> Instruction: If a line of the listing contains the string "house", return that line.

::: Information supplied

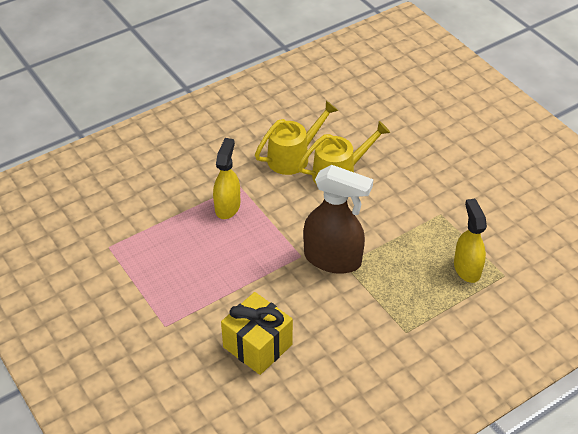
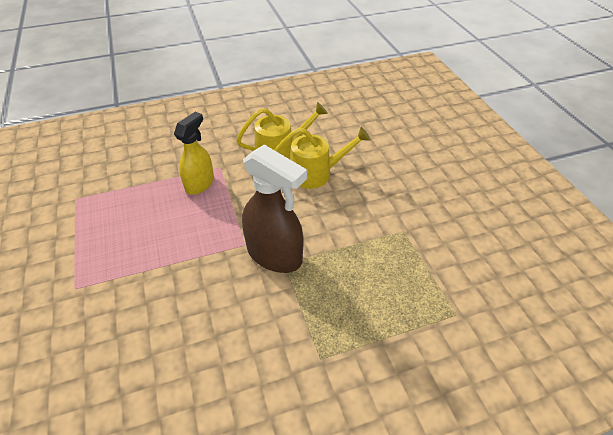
camera: 15 degrees right, 0 degrees up
yellow gift [221,292,293,375] -> none
yellow spray bottle [454,199,487,283] -> none

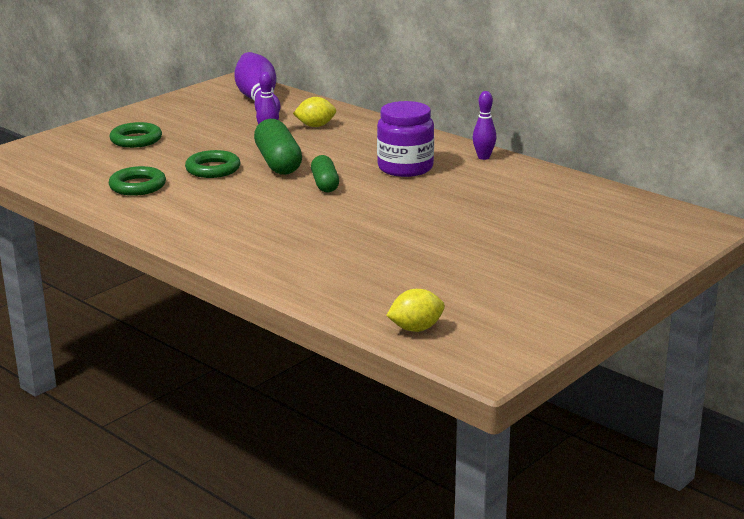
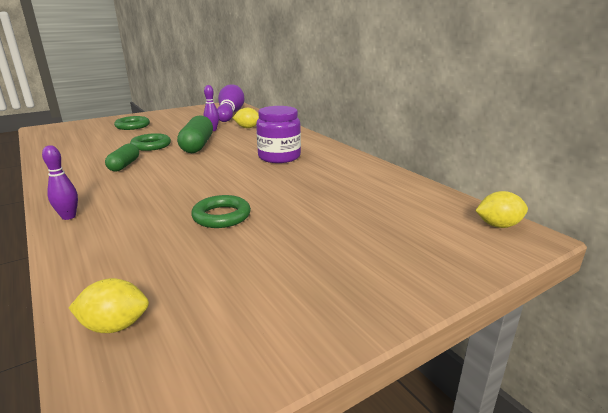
camera: 15 degrees right, 0 degrees up
green ring [109,166,166,196] -> green ring moved to [191,195,251,228]
green capsule [311,155,339,193] -> green capsule moved to [105,143,139,172]
purple bowling pin [473,91,496,160] -> purple bowling pin moved to [42,145,78,220]
none -> yellow lemon [475,191,528,228]

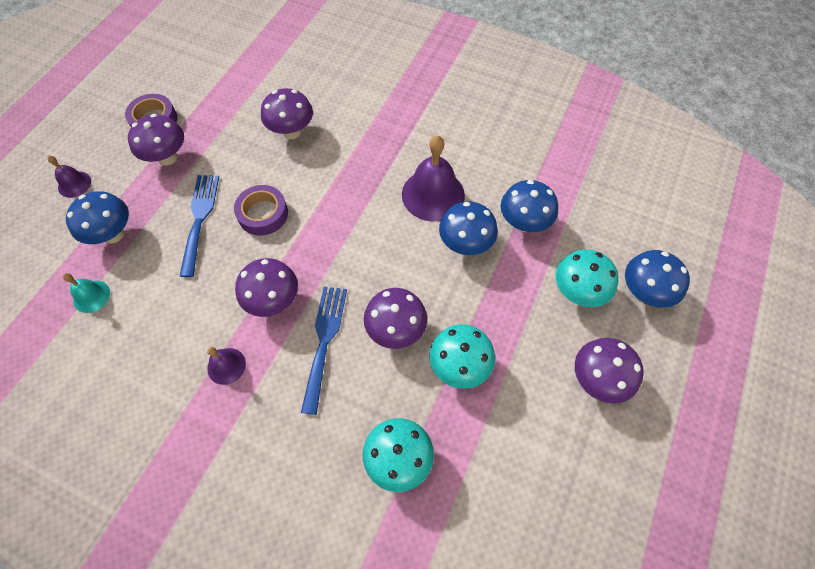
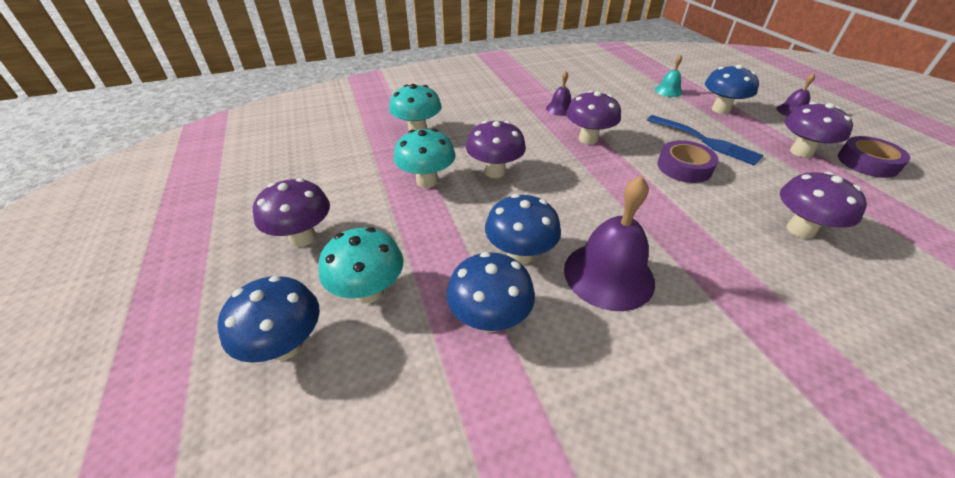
camera: 135 degrees right, 20 degrees down
blue fork [301,286,347,415] -> none

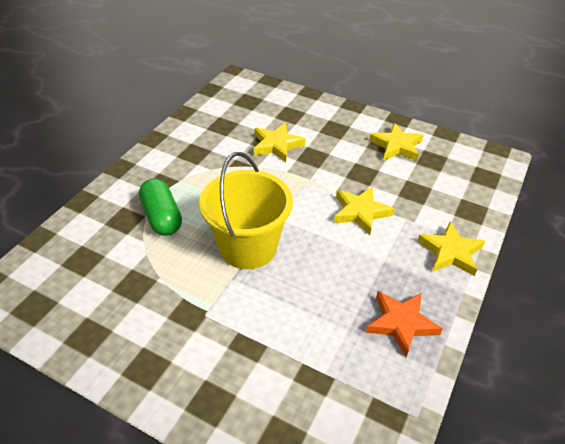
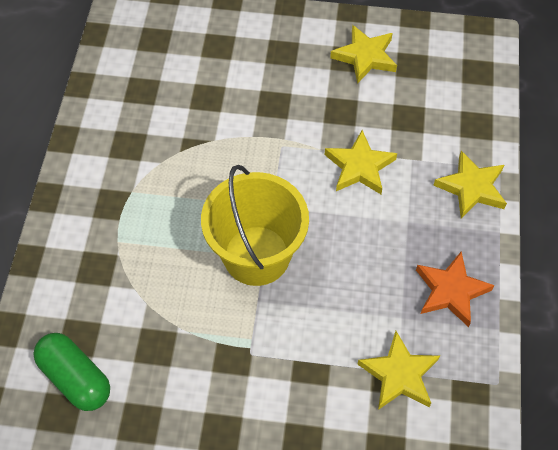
camera: 20 degrees left, 15 degrees up
green capsule [139,178,182,236] -> green capsule moved to [33,333,110,411]
yellow star [254,123,306,162] -> yellow star moved to [357,331,440,410]

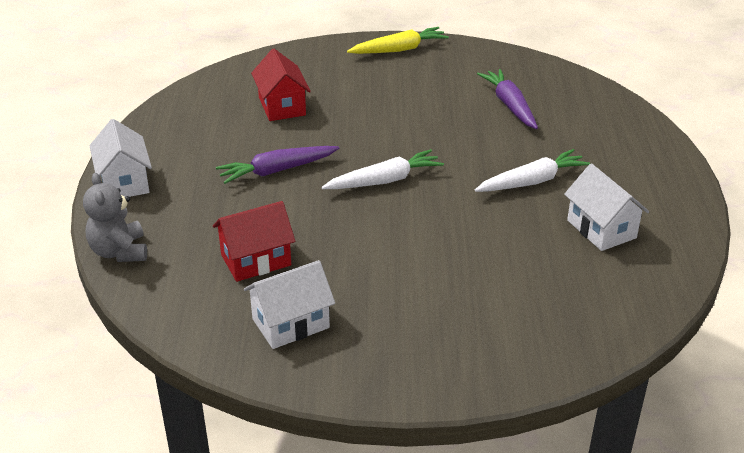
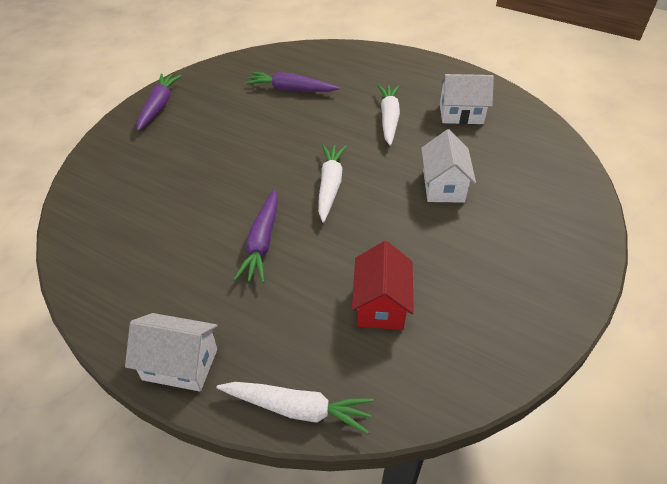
camera: 60 degrees left, 10 degrees up
grey teddy bear [83,173,147,262] -> white carrot [216,382,374,434]
white house [244,260,335,349] -> white house moved to [421,129,476,203]
red house [251,49,311,121] -> none
yellow carrot [347,27,449,54] -> purple carrot [137,73,182,131]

::::::

> Result for this exercise:
white house [244,260,335,349] -> white house moved to [421,129,476,203]
red house [251,49,311,121] -> none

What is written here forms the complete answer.